Stored dataset items:
------------

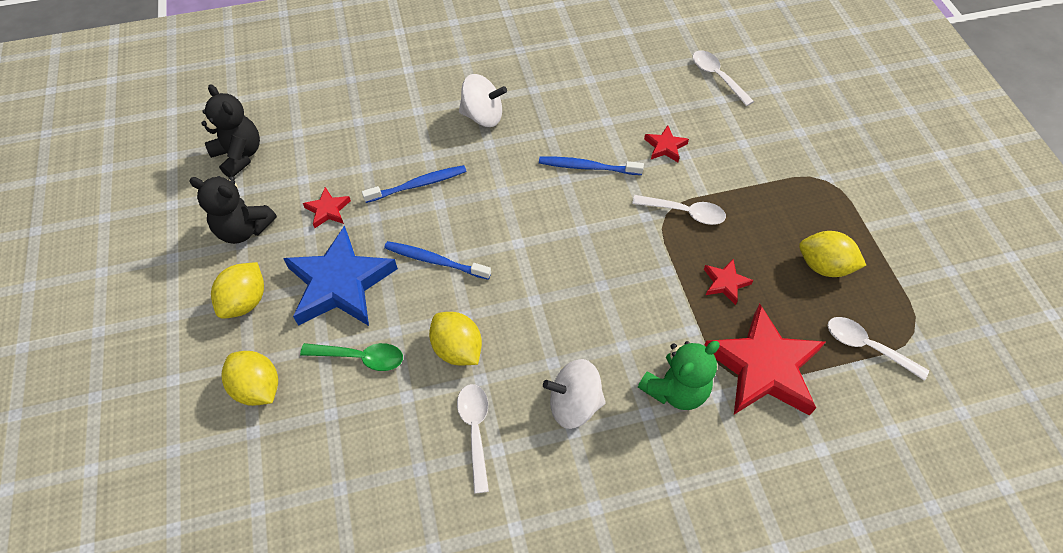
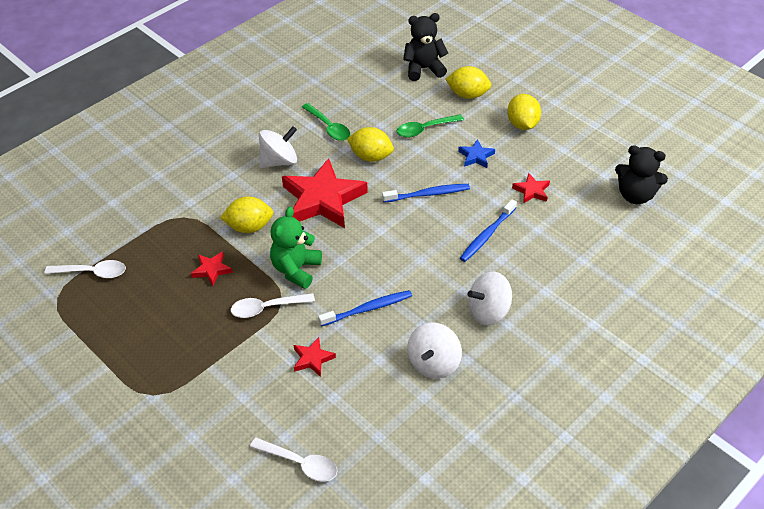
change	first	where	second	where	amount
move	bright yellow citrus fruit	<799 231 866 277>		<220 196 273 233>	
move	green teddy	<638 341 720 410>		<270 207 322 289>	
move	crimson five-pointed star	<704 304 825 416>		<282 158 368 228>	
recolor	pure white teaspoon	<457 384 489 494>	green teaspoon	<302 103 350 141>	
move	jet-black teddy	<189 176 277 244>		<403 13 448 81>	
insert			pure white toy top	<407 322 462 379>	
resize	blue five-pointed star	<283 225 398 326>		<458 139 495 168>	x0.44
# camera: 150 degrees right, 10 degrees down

------------

▶ _PROBLEM TO WORK ON_: What you return should be the entries from above, unchanged and without their images.

▶ _REPLY_:
change	first	where	second	where	amount
move	bright yellow citrus fruit	<799 231 866 277>		<220 196 273 233>	
move	green teddy	<638 341 720 410>		<270 207 322 289>	
move	crimson five-pointed star	<704 304 825 416>		<282 158 368 228>	
recolor	pure white teaspoon	<457 384 489 494>	green teaspoon	<302 103 350 141>	
move	jet-black teddy	<189 176 277 244>		<403 13 448 81>	
insert			pure white toy top	<407 322 462 379>	
resize	blue five-pointed star	<283 225 398 326>		<458 139 495 168>	x0.44
# camera: 150 degrees right, 10 degrees down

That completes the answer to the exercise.